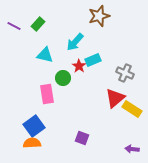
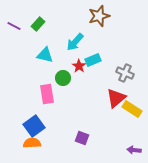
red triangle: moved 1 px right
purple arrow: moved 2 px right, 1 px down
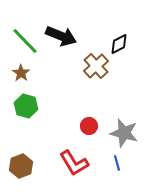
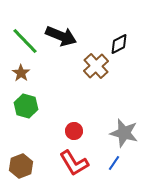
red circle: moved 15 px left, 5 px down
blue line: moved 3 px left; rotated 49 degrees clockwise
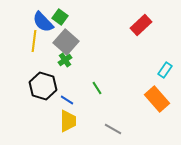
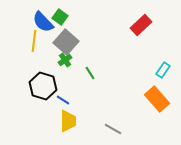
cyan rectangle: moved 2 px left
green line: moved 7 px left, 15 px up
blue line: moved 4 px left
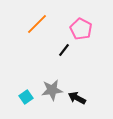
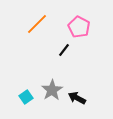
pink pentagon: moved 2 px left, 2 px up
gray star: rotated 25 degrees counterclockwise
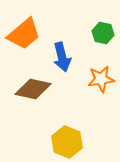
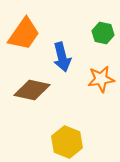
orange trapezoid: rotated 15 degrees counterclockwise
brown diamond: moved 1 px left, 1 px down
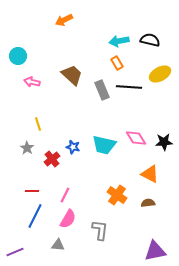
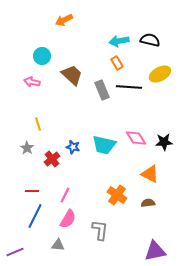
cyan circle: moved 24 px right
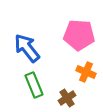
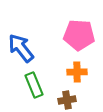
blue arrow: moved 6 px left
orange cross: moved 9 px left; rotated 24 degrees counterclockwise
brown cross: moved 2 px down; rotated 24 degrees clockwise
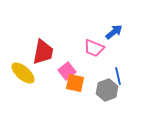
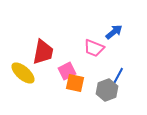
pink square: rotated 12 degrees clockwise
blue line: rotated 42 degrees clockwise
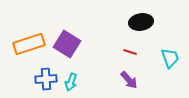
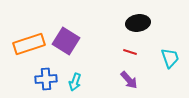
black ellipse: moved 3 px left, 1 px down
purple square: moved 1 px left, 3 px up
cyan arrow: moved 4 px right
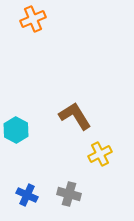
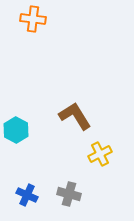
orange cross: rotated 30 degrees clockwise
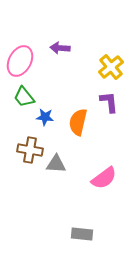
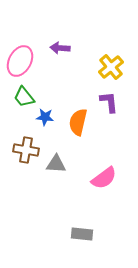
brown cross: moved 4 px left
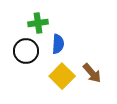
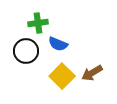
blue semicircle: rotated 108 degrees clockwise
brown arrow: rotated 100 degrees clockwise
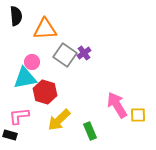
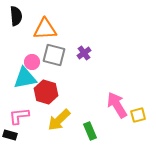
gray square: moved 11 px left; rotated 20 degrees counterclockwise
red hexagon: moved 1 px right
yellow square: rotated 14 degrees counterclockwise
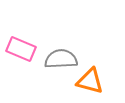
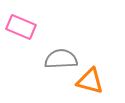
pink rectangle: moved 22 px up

» TRY IT
Return the lines exactly, from the one containing "orange cross: rotated 30 degrees clockwise" through the last line above, including both ends and excluding every picture.

» RESPONSE AREA
orange cross: rotated 30 degrees clockwise
brown cross: moved 4 px left
blue semicircle: rotated 108 degrees clockwise
brown arrow: rotated 100 degrees clockwise
gray square: moved 11 px left; rotated 20 degrees counterclockwise
red hexagon: moved 1 px right
yellow square: rotated 14 degrees counterclockwise
pink rectangle: moved 22 px up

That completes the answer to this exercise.